* What you need to do:
Transcribe the following records exactly, images excluded.

* Input material:
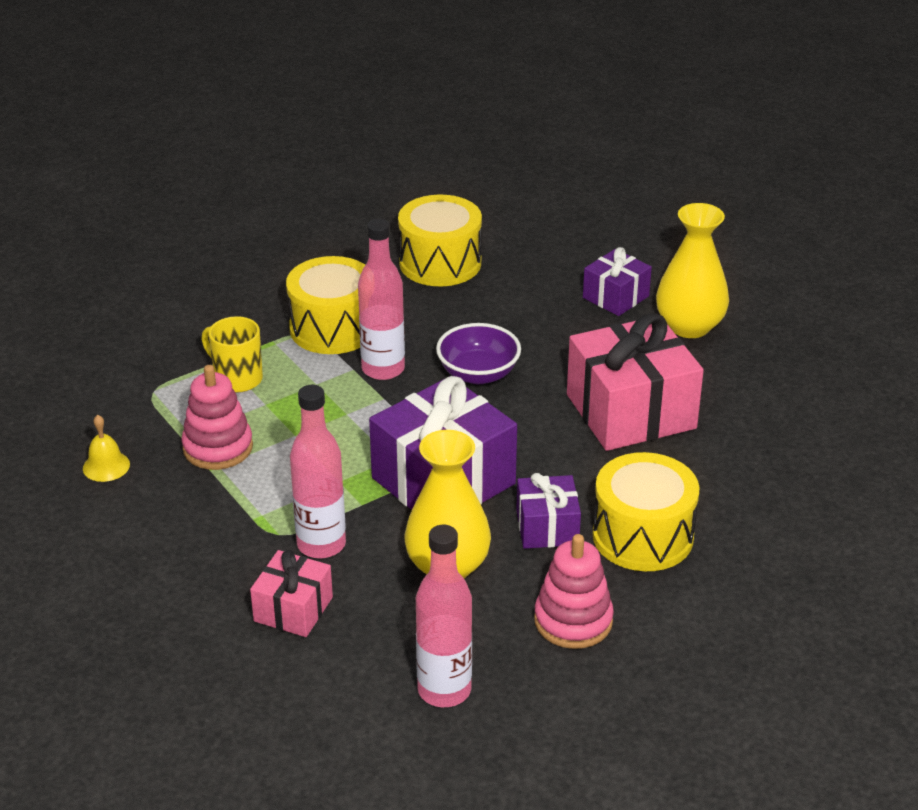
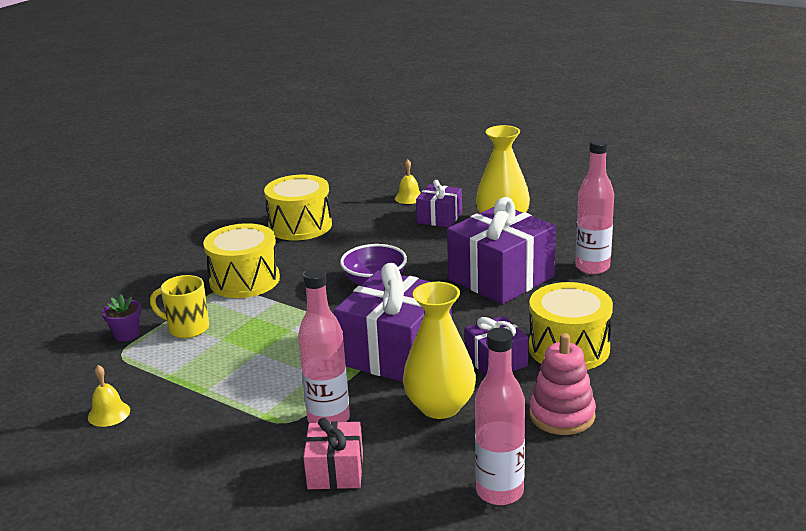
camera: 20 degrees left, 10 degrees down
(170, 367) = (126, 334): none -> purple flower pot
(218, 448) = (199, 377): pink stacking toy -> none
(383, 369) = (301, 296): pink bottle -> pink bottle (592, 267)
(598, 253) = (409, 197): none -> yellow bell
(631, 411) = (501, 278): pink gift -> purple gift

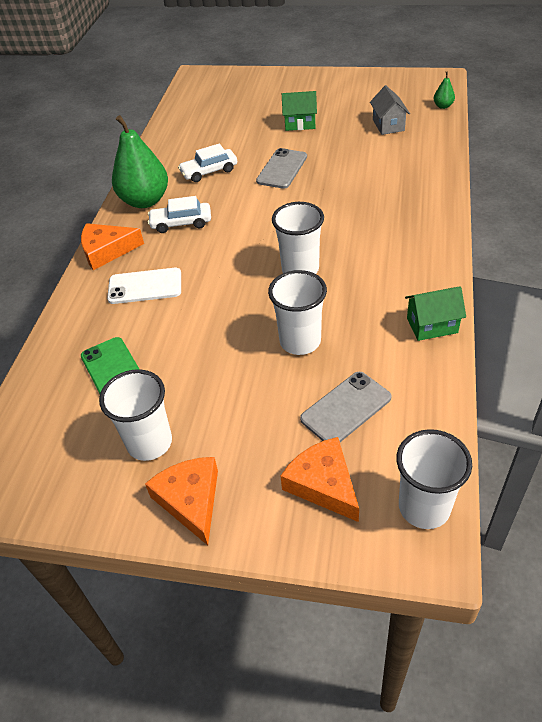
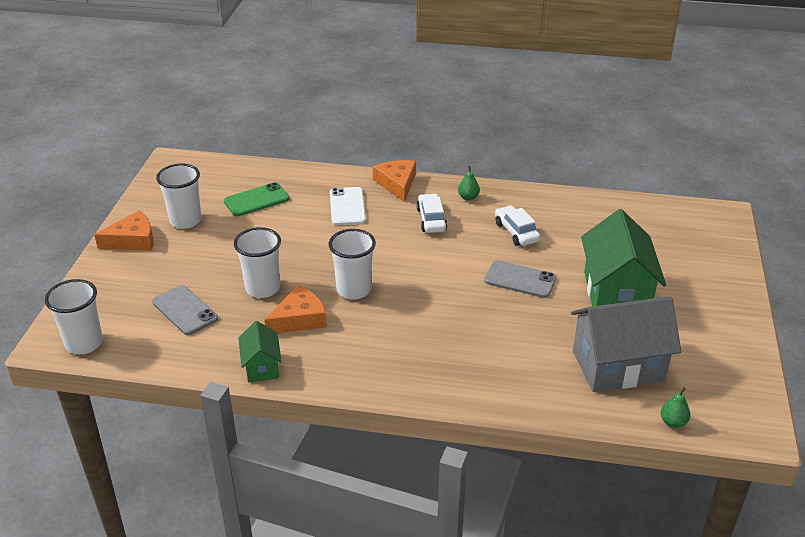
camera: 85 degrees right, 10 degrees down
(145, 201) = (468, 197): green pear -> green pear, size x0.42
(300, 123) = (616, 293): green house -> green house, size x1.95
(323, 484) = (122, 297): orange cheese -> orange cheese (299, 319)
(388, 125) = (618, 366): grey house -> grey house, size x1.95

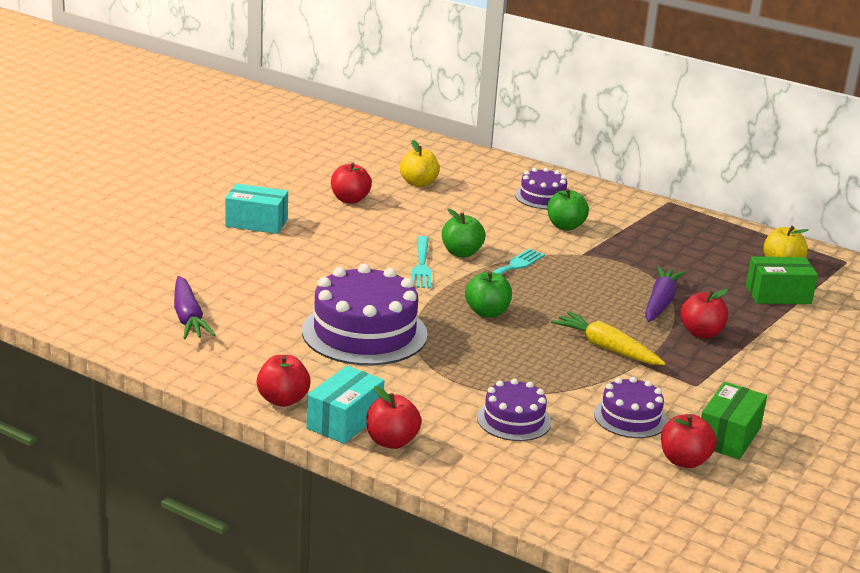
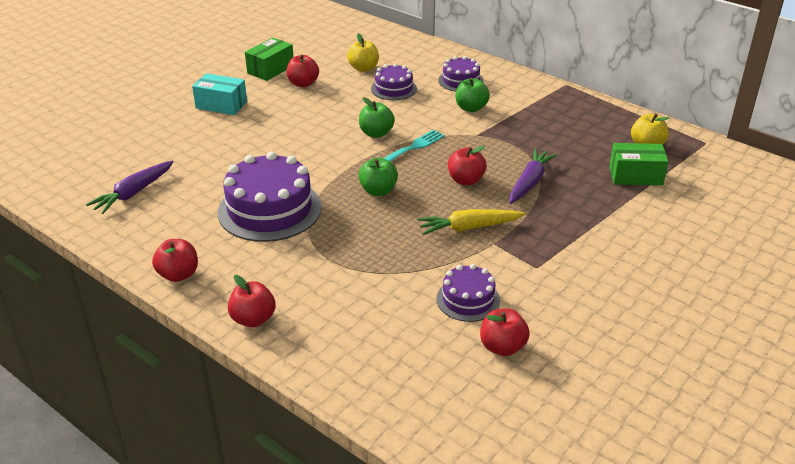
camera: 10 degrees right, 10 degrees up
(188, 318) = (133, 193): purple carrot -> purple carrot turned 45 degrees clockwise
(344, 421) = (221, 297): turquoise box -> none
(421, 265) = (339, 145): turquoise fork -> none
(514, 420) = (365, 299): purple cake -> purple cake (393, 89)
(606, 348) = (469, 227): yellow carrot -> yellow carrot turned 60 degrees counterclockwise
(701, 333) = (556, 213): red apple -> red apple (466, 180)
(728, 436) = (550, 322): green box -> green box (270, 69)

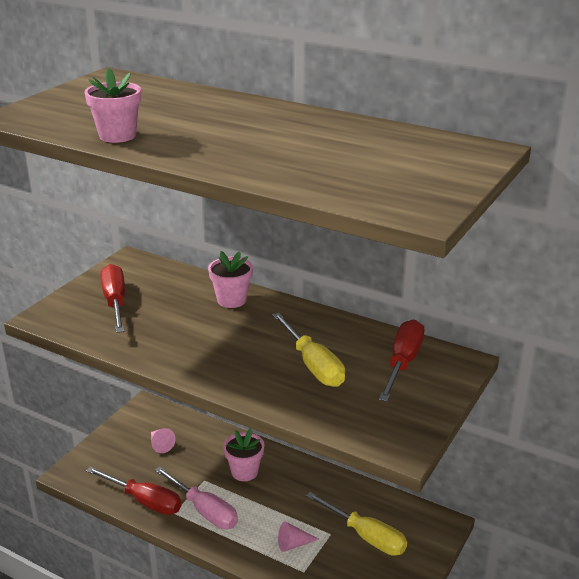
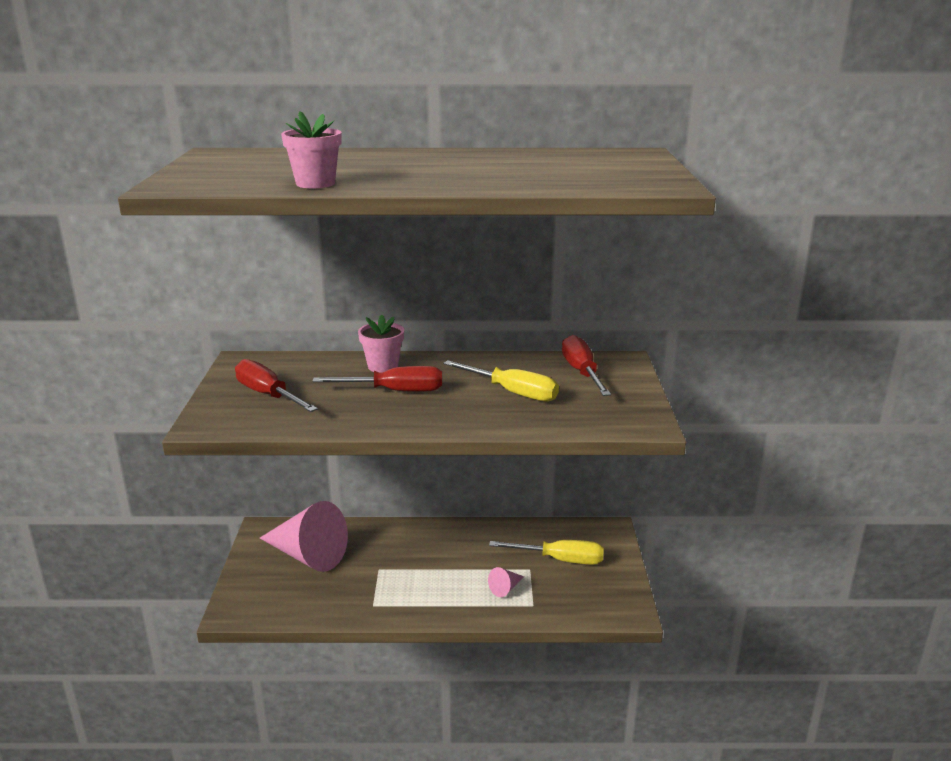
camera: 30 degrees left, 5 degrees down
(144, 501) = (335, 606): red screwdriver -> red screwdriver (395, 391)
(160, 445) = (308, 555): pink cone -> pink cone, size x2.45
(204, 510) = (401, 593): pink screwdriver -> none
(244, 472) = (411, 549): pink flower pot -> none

* Result:
camera: 20 degrees left, 10 degrees down
(170, 367) = (126, 334): none -> purple flower pot
(218, 448) = (199, 377): pink stacking toy -> none
(383, 369) = (301, 296): pink bottle -> pink bottle (592, 267)
(598, 253) = (409, 197): none -> yellow bell
(631, 411) = (501, 278): pink gift -> purple gift

camera: 85 degrees right, 10 degrees down
(145, 201) = (468, 197): green pear -> green pear, size x0.42
(300, 123) = (616, 293): green house -> green house, size x1.95
(323, 484) = (122, 297): orange cheese -> orange cheese (299, 319)
(388, 125) = (618, 366): grey house -> grey house, size x1.95

camera: 10 degrees right, 10 degrees up
(188, 318) = (133, 193): purple carrot -> purple carrot turned 45 degrees clockwise
(344, 421) = (221, 297): turquoise box -> none
(421, 265) = (339, 145): turquoise fork -> none
(514, 420) = (365, 299): purple cake -> purple cake (393, 89)
(606, 348) = (469, 227): yellow carrot -> yellow carrot turned 60 degrees counterclockwise
(701, 333) = (556, 213): red apple -> red apple (466, 180)
(728, 436) = (550, 322): green box -> green box (270, 69)

camera: 30 degrees left, 5 degrees down
(144, 501) = (335, 606): red screwdriver -> red screwdriver (395, 391)
(160, 445) = (308, 555): pink cone -> pink cone, size x2.45
(204, 510) = (401, 593): pink screwdriver -> none
(244, 472) = (411, 549): pink flower pot -> none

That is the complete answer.